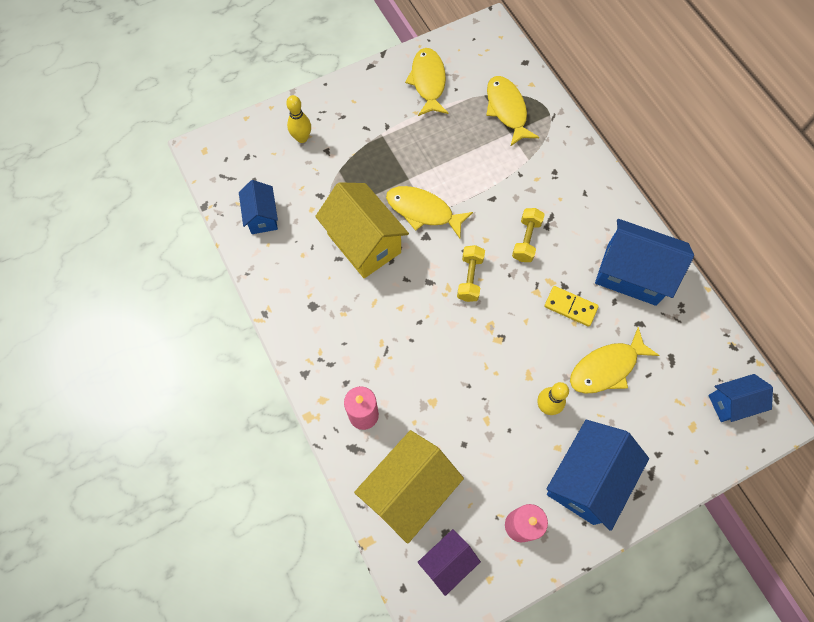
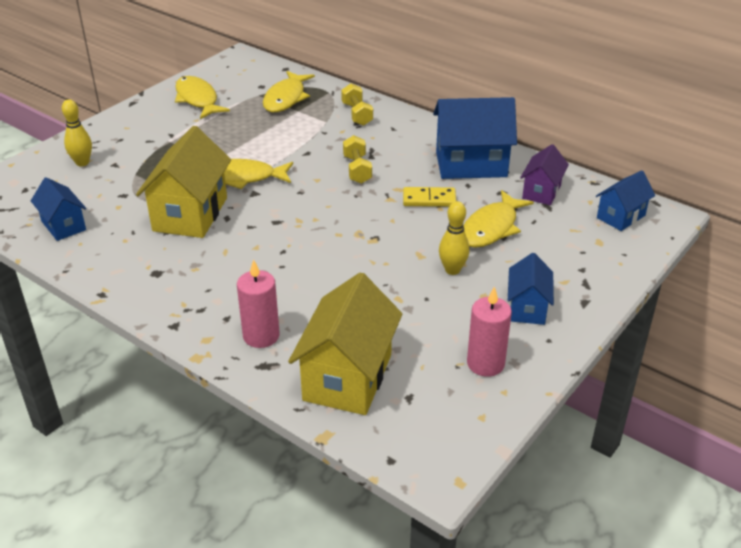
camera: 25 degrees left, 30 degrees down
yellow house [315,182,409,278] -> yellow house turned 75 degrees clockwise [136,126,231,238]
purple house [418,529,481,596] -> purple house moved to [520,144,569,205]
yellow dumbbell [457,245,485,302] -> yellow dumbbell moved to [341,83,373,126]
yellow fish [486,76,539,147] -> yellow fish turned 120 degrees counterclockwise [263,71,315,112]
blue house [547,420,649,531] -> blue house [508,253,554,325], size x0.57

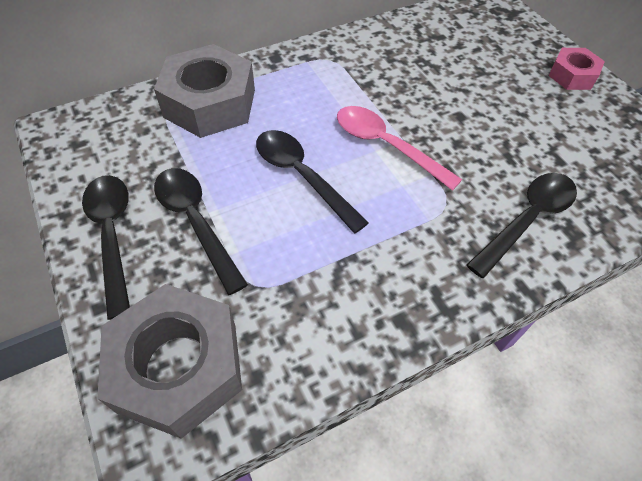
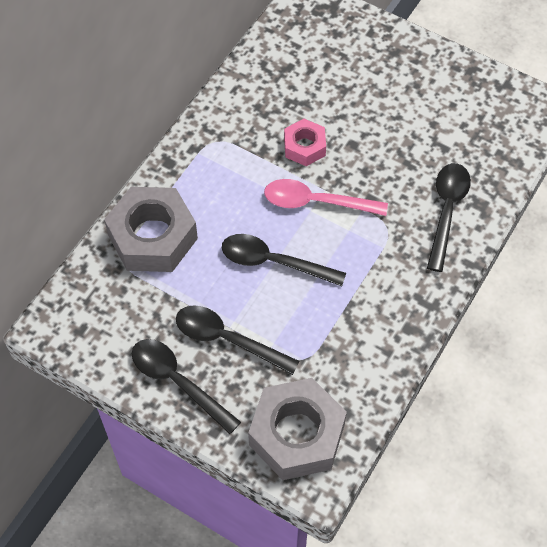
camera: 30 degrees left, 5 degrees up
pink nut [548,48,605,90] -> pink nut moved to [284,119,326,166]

▶ [What needs to be done]: The copy must match the listing above exactly but contain no pictures.

▶ [Written reply]:
camera: 25 degrees left, 30 degrees down
yellow house [315,182,409,278] -> yellow house turned 75 degrees clockwise [136,126,231,238]
purple house [418,529,481,596] -> purple house moved to [520,144,569,205]
yellow dumbbell [457,245,485,302] -> yellow dumbbell moved to [341,83,373,126]
yellow fish [486,76,539,147] -> yellow fish turned 120 degrees counterclockwise [263,71,315,112]
blue house [547,420,649,531] -> blue house [508,253,554,325], size x0.57

camera: 30 degrees left, 5 degrees up
pink nut [548,48,605,90] -> pink nut moved to [284,119,326,166]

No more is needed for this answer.